WHAT THE TASK REQUIRES => How many separate lines of the data contain "turquoise"? Give the count and nothing else.

DATA EXCERPTS =>
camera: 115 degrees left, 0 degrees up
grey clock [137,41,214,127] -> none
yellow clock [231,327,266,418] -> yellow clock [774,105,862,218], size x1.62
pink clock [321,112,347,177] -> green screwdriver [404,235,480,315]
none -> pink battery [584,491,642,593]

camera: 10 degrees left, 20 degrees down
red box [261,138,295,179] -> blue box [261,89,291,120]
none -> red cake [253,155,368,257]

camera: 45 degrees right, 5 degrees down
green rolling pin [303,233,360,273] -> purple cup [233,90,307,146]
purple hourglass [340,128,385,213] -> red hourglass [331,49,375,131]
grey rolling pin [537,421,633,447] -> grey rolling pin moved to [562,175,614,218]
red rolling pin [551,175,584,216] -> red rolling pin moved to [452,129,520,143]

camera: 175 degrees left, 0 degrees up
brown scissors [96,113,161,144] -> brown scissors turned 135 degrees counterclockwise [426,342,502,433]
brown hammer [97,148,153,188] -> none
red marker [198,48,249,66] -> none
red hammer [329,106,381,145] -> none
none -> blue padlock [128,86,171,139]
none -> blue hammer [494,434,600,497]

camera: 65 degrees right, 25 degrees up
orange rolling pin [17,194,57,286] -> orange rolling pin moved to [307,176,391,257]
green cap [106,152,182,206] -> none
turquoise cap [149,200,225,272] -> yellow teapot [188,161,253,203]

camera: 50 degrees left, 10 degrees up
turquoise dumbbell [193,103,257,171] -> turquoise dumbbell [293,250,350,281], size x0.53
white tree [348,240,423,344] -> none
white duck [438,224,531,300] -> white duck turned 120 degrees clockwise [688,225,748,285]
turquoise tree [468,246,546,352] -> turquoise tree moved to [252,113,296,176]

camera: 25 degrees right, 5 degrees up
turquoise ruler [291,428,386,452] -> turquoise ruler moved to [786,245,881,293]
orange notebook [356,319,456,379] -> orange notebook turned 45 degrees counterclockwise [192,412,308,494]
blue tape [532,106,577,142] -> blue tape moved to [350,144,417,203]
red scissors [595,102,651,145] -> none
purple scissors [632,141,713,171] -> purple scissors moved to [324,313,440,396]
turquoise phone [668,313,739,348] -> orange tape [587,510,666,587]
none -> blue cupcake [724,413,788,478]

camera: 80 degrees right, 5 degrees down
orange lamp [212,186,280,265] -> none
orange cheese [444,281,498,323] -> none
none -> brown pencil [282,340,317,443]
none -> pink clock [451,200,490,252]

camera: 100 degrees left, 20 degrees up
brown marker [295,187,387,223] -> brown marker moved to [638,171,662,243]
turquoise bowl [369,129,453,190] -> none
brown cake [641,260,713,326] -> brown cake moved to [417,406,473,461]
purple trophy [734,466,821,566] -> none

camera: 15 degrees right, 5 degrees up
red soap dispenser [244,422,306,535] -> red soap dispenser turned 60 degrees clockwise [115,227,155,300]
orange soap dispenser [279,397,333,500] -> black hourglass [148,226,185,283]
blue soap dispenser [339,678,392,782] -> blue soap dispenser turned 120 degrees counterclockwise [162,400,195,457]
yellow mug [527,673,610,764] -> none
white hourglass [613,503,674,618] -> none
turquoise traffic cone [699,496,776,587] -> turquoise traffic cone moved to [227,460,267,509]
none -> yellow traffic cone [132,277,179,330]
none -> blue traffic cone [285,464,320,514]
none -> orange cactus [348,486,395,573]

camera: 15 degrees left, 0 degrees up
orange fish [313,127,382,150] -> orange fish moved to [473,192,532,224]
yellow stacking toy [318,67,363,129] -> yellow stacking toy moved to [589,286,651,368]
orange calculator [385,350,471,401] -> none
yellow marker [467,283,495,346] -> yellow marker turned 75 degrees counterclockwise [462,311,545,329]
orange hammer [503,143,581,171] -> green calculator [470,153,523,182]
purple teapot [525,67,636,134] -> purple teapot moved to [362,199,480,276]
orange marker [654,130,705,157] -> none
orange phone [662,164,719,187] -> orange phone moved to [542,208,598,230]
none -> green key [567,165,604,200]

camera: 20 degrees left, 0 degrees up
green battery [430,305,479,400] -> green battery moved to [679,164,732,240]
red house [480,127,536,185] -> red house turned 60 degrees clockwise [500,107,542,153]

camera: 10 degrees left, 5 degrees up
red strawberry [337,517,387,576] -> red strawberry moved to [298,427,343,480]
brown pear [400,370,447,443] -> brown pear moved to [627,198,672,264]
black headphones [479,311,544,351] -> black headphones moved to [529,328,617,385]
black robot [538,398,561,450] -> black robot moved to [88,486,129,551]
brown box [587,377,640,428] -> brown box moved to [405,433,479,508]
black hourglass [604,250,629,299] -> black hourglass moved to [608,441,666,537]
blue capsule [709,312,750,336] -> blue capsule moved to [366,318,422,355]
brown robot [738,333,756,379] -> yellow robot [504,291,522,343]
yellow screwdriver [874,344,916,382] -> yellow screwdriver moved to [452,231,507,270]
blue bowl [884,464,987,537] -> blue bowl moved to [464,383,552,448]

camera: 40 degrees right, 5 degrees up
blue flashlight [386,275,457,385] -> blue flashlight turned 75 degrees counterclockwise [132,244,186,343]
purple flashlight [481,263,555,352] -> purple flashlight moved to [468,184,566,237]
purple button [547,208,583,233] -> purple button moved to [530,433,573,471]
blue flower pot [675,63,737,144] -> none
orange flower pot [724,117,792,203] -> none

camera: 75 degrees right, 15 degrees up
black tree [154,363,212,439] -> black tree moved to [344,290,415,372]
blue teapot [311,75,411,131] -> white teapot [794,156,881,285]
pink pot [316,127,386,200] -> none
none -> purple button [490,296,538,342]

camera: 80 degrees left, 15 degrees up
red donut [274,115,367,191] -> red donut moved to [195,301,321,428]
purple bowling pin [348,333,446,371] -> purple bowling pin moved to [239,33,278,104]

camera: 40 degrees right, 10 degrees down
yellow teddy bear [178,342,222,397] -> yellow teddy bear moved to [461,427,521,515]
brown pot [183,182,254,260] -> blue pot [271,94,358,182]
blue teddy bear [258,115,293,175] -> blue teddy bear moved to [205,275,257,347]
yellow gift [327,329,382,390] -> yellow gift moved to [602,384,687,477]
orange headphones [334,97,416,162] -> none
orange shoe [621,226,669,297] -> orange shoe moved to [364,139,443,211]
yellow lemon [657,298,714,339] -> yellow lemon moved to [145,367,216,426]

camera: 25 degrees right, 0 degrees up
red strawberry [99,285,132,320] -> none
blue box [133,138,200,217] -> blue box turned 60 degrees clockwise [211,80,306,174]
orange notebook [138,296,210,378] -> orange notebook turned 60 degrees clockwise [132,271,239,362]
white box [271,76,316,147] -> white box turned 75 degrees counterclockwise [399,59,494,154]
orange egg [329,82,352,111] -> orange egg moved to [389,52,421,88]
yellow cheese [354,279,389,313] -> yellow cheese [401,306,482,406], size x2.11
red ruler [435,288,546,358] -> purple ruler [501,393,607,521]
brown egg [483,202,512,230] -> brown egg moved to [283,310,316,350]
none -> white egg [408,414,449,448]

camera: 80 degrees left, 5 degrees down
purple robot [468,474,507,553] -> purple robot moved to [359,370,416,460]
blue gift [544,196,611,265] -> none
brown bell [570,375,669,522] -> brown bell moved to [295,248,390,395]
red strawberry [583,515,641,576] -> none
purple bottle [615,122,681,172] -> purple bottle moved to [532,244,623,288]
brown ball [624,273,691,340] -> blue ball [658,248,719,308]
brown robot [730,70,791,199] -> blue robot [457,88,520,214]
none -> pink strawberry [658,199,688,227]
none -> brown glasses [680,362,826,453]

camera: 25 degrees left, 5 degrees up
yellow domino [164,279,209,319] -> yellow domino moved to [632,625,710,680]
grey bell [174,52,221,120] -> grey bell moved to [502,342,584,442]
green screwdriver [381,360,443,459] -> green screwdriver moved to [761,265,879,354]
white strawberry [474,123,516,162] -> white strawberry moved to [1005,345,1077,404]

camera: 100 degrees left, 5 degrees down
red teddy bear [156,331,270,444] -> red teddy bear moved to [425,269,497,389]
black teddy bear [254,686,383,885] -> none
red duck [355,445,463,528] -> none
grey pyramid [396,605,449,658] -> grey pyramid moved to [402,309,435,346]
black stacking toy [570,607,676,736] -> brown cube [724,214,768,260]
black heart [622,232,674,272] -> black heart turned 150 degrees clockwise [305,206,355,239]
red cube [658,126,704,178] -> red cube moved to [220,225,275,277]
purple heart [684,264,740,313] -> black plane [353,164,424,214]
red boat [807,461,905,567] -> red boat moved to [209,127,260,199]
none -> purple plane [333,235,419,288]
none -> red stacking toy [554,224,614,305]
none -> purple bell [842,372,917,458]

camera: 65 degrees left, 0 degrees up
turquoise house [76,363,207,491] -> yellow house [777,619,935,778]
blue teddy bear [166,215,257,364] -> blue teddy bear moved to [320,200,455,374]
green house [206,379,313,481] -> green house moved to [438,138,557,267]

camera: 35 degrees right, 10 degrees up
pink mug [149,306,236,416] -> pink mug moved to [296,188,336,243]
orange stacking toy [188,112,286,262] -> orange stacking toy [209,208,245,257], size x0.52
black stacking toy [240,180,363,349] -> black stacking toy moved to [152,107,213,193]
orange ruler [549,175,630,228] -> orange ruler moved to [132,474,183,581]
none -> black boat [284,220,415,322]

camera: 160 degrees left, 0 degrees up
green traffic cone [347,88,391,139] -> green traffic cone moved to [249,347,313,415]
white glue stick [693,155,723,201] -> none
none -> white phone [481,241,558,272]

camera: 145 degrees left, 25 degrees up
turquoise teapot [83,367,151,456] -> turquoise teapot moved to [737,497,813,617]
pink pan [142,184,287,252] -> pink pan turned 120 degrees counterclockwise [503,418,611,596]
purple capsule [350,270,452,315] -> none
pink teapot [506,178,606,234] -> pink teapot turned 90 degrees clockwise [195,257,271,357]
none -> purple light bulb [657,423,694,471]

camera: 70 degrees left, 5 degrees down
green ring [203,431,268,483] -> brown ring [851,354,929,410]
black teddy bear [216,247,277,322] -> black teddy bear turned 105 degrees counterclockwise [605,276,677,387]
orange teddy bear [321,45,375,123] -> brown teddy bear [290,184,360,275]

WRITTEN ANSWER => 9